Your instructions - I'd like the line containing "(439, 189) = (553, 483): brown" and every line below it, to the end of the material, repeated exactly and with nothing else.

Record excerpts -
§
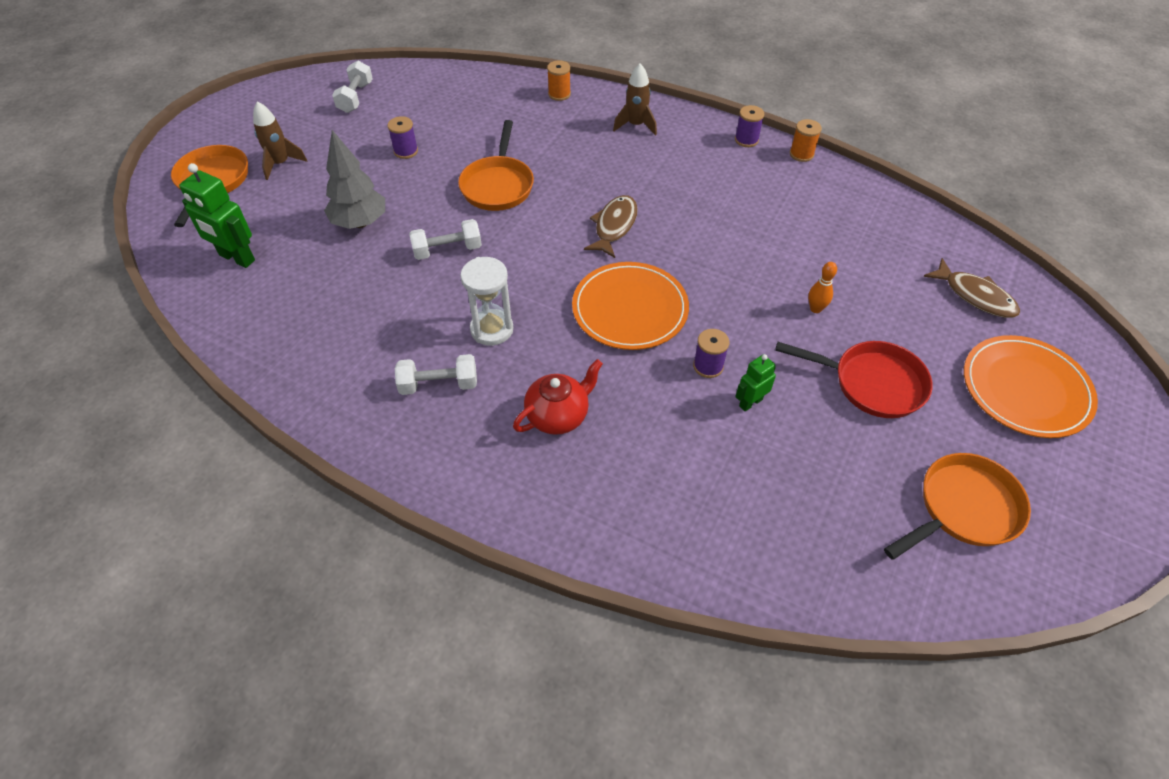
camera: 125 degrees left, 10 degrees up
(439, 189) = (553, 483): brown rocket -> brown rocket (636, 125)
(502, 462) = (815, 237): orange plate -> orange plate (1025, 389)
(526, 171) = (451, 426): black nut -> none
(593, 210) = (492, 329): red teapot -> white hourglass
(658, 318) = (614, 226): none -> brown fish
§
Answer for this exercise -
(439, 189) = (553, 483): brown rocket -> brown rocket (636, 125)
(502, 462) = (815, 237): orange plate -> orange plate (1025, 389)
(526, 171) = (451, 426): black nut -> none
(593, 210) = (492, 329): red teapot -> white hourglass
(658, 318) = (614, 226): none -> brown fish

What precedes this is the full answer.